*PROBLEM DESCRIPTION*. What lines of the data below hold the string "diode"? Copy each one.

Content revision data:
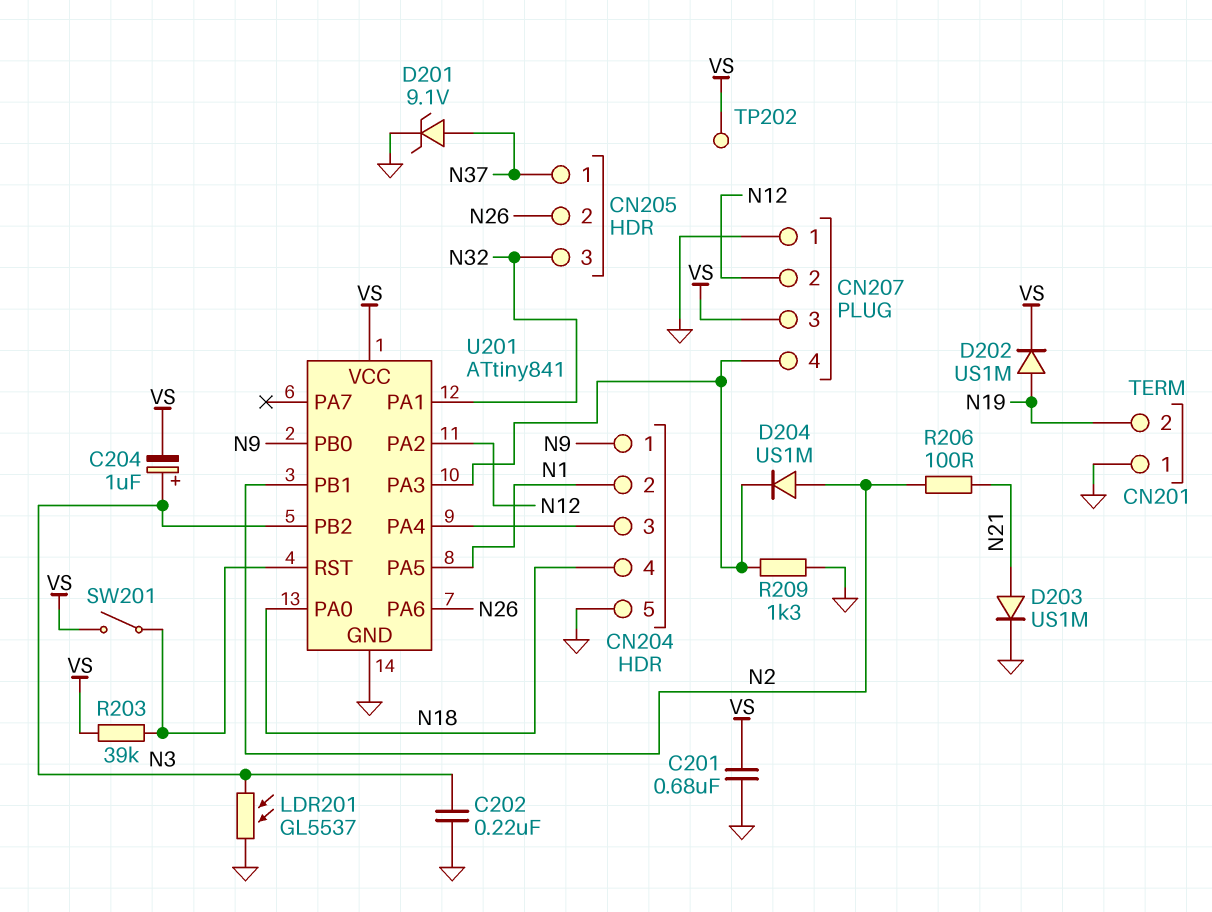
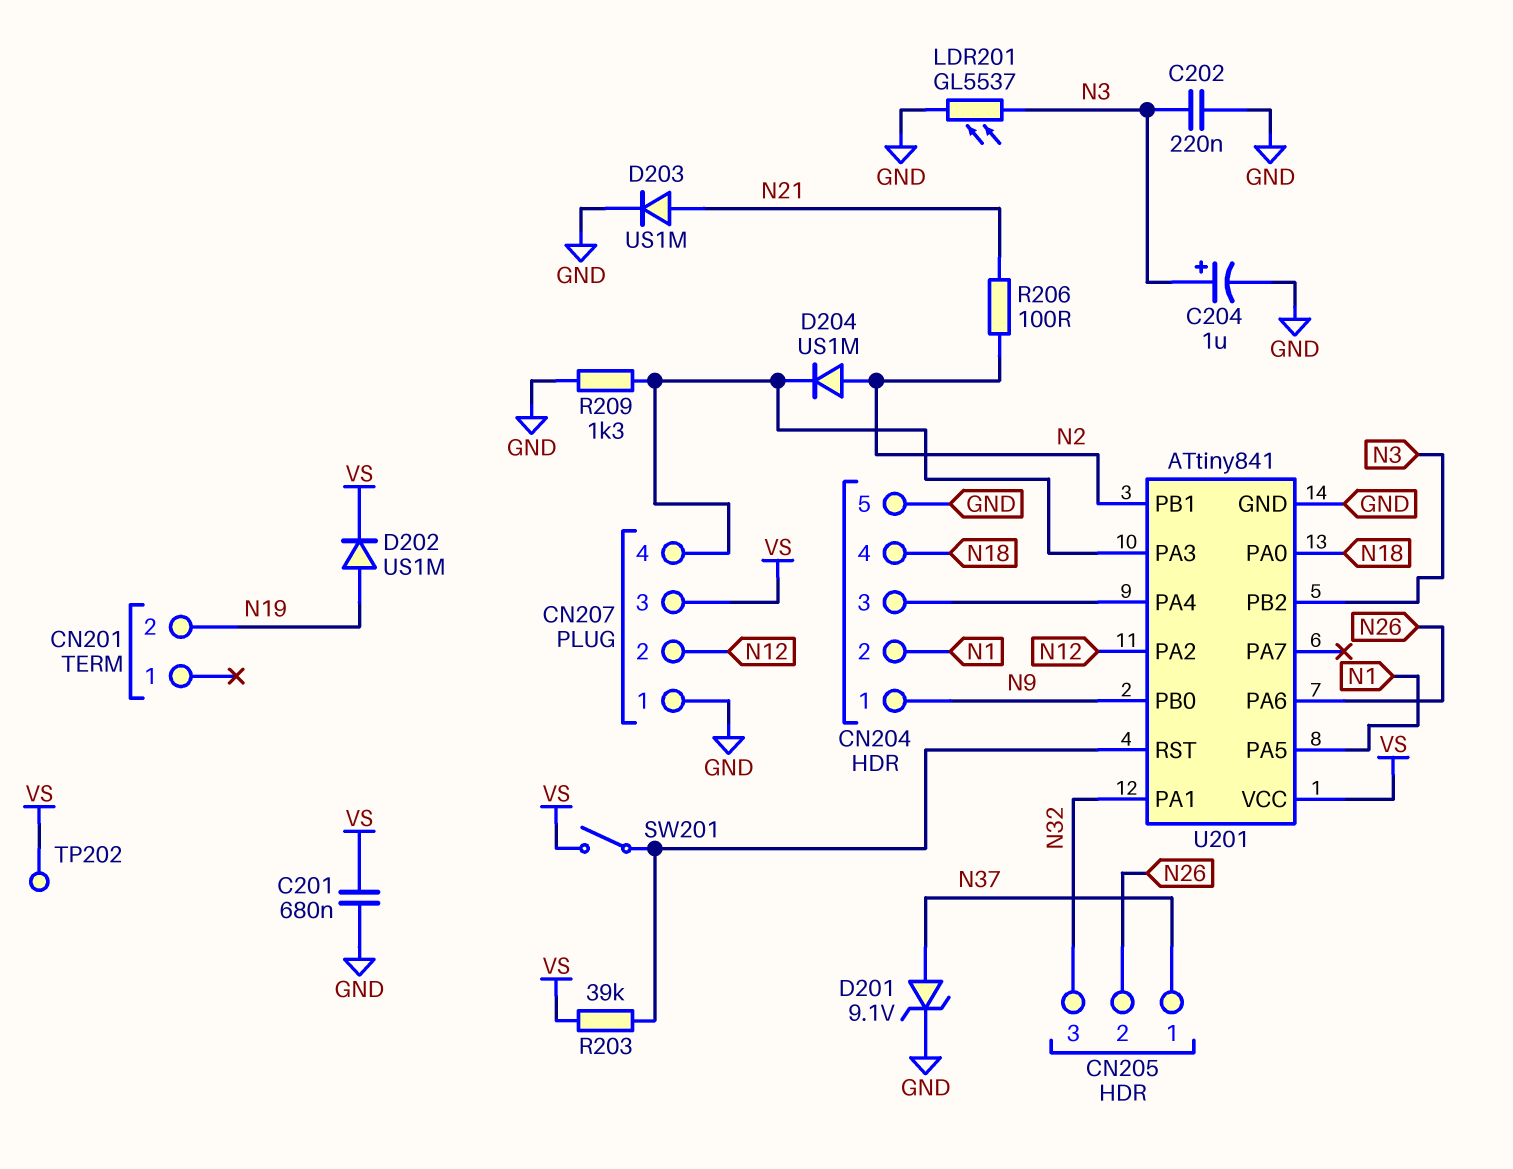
C204: 1uF (plus N3, minus VS) -> 1uF (plus N3, minus GND)
CN201 pin 1: GND -> none

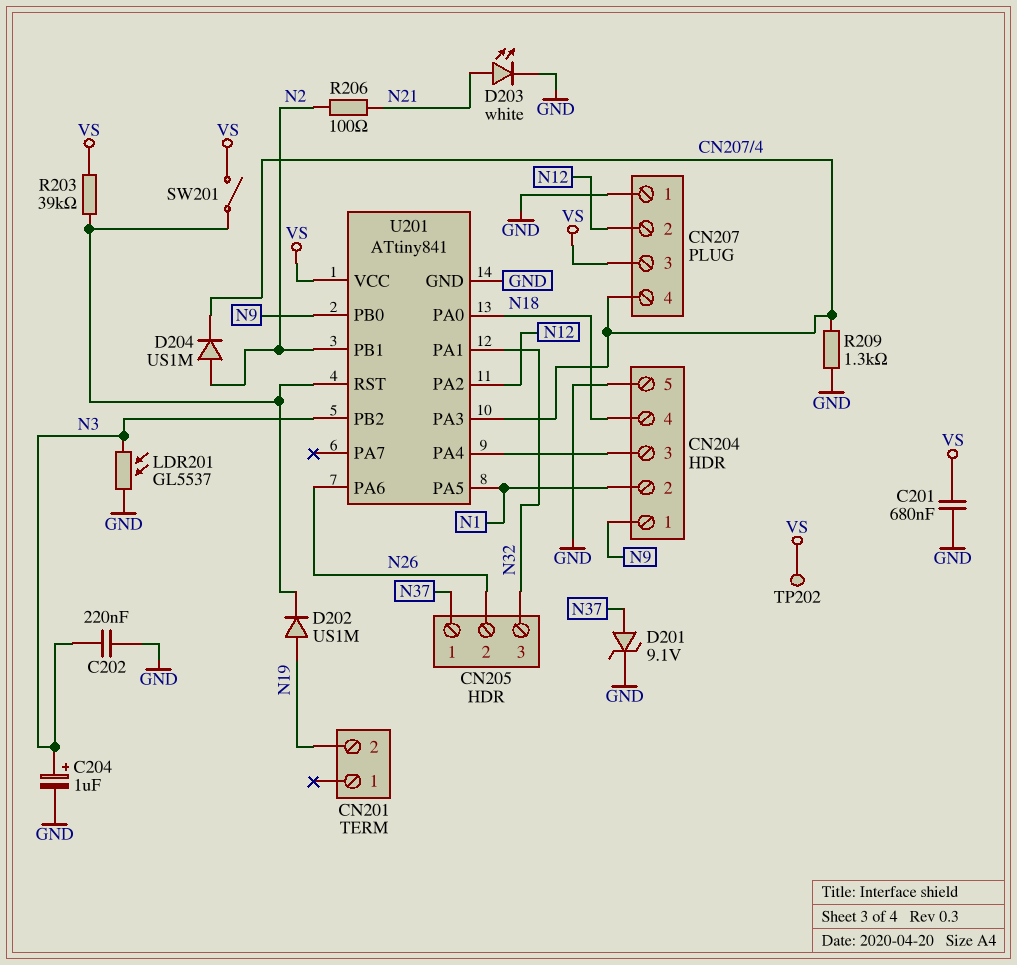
D202: diode US1M (A N19, K VS) -> diode US1M (A N19, K U201/RST)
D203: diode US1M (A N21, K GND) -> LED white (A N21, K GND)

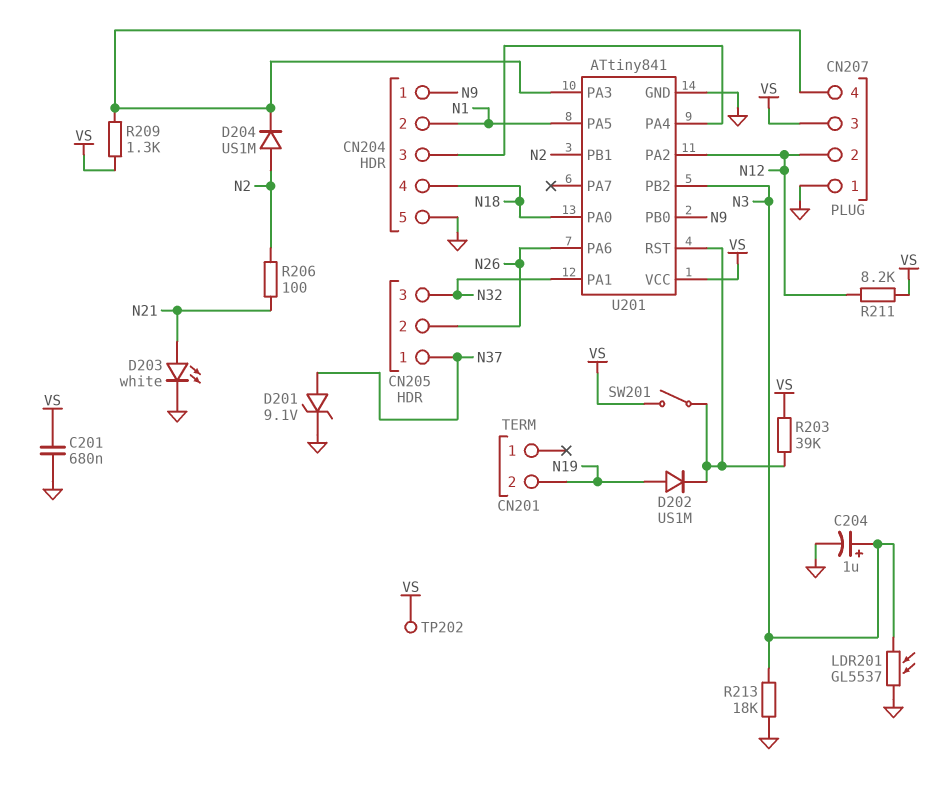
C202: 220nF (GND, N3) -> none
R209: 1.3k (CN207/4, GND) -> 1.3k (CN207/4, VS)
R211: none -> 8.2k (N12, VS)
R213: none -> 18k (GND, N3)

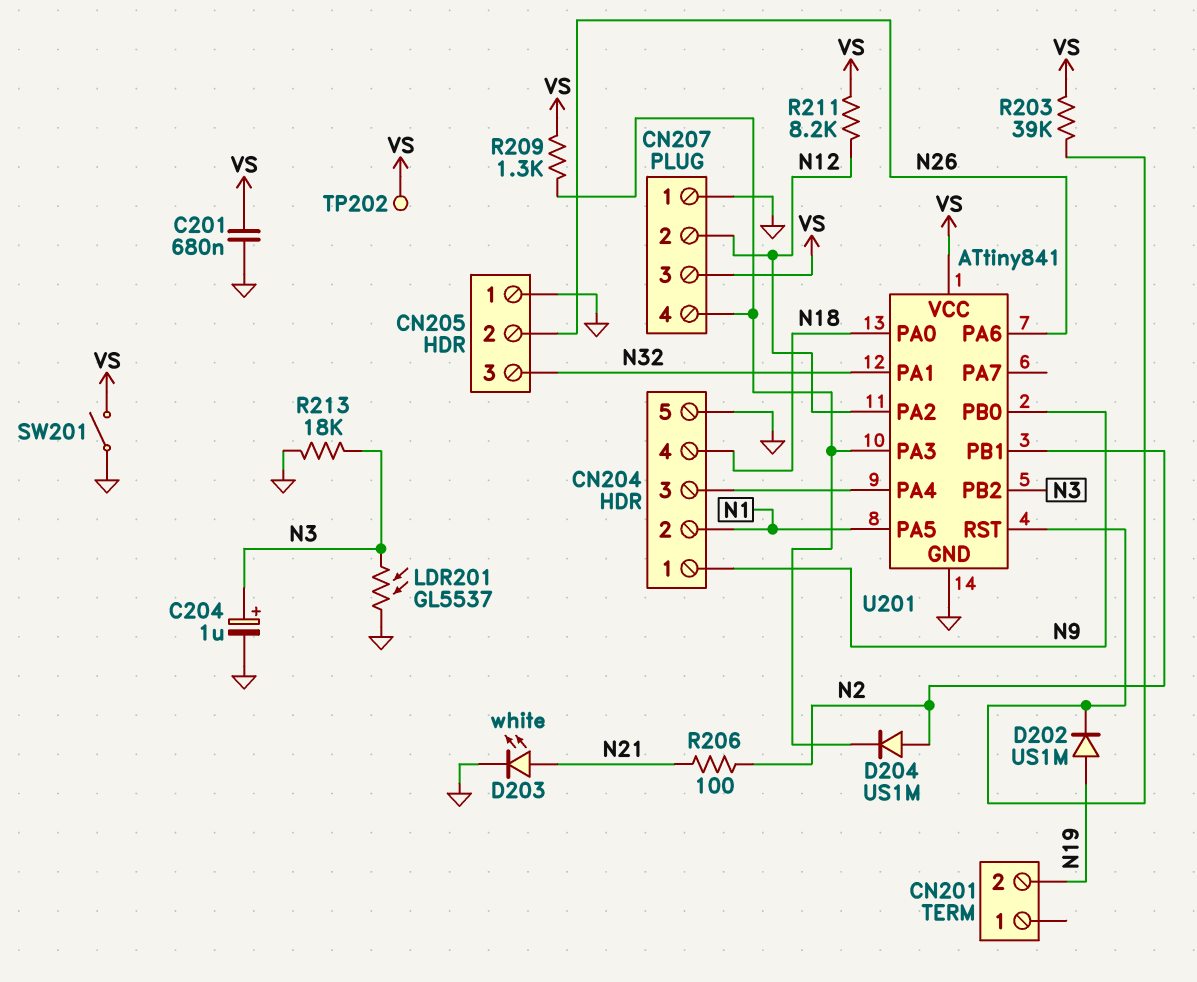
CN205 pin 1: N37 -> GND
D201: zener 9.1V (A N37, K GND) -> none
SW201: switch (U201/RST, VS) -> switch (GND, VS)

*TASK RESPONSE*.
D202: diode US1M (A N19, K VS) -> diode US1M (A N19, K U201/RST)
D203: diode US1M (A N21, K GND) -> LED white (A N21, K GND)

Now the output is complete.